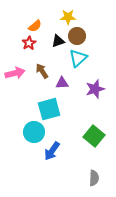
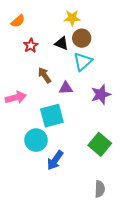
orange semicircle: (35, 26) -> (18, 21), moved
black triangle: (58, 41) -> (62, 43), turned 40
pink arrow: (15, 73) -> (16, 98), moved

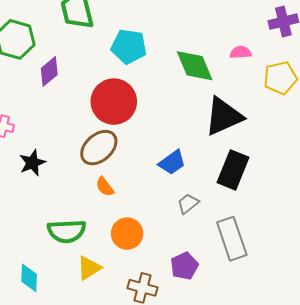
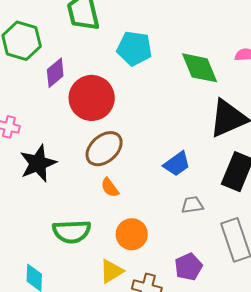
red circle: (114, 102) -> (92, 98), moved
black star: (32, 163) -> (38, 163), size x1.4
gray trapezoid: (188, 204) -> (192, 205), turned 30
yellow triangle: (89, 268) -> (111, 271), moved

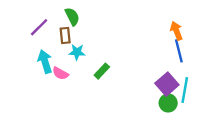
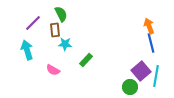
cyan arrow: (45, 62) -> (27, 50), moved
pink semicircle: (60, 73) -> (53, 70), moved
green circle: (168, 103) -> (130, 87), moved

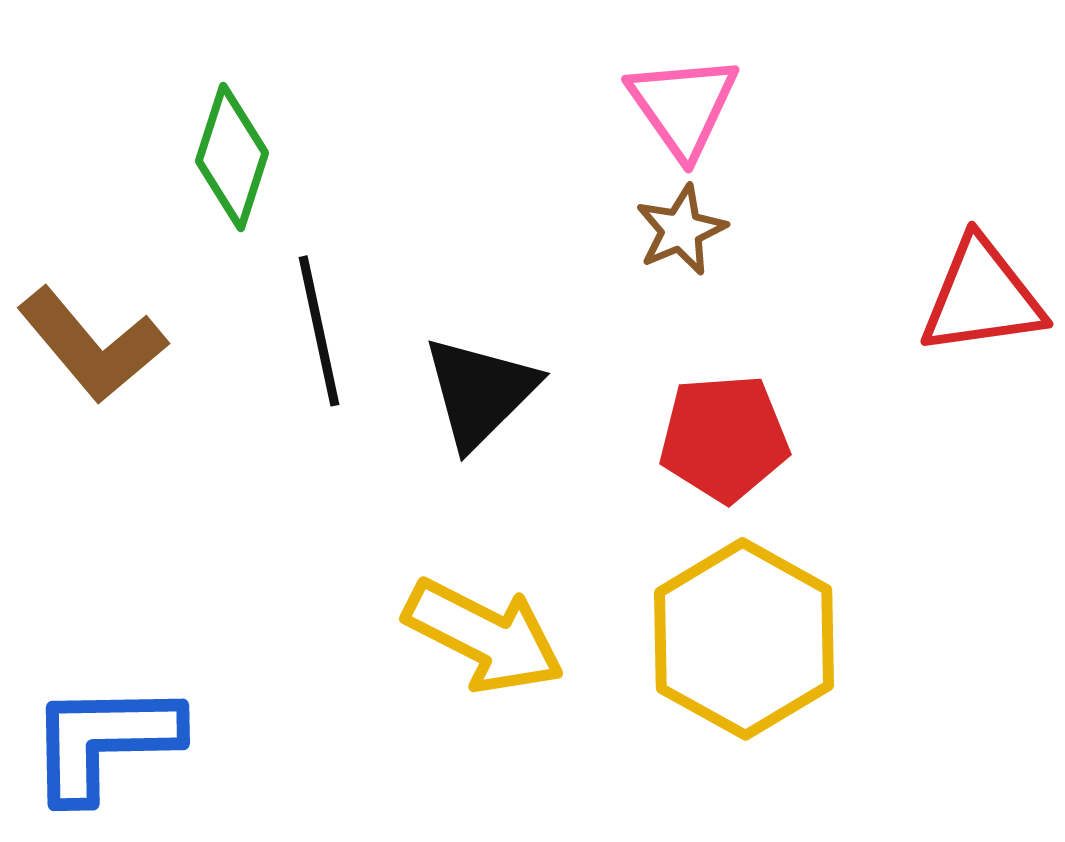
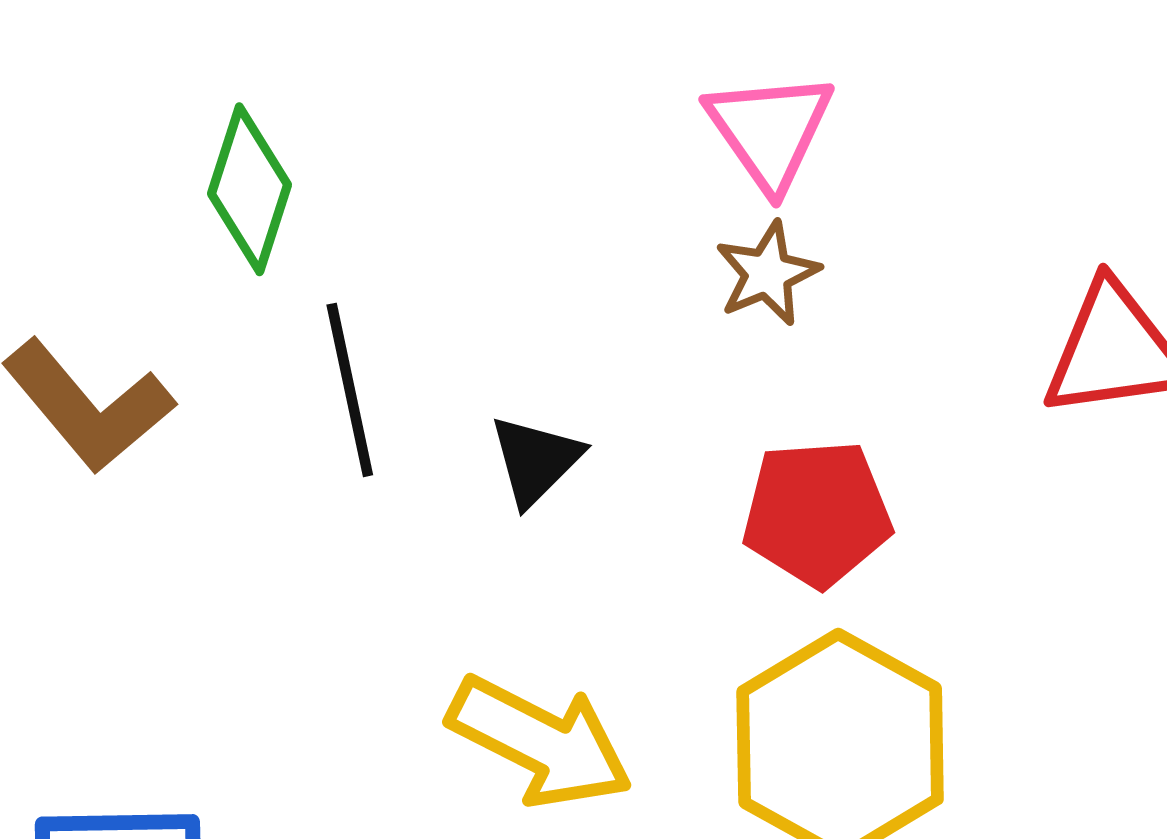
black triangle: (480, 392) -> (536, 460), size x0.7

+++

In the records above, locate the line with "black star: (32, 163) -> (38, 163), size x1.4"; output it and each line after it through the last one, exactly, omitting pictures.

• [Exercise output]
black star: (32, 163) -> (38, 163), size x1.4
gray trapezoid: (188, 204) -> (192, 205), turned 30
yellow triangle: (89, 268) -> (111, 271), moved

cyan arrow: (45, 62) -> (27, 50), moved
pink semicircle: (60, 73) -> (53, 70), moved
green circle: (168, 103) -> (130, 87), moved

black triangle: (480, 392) -> (536, 460), size x0.7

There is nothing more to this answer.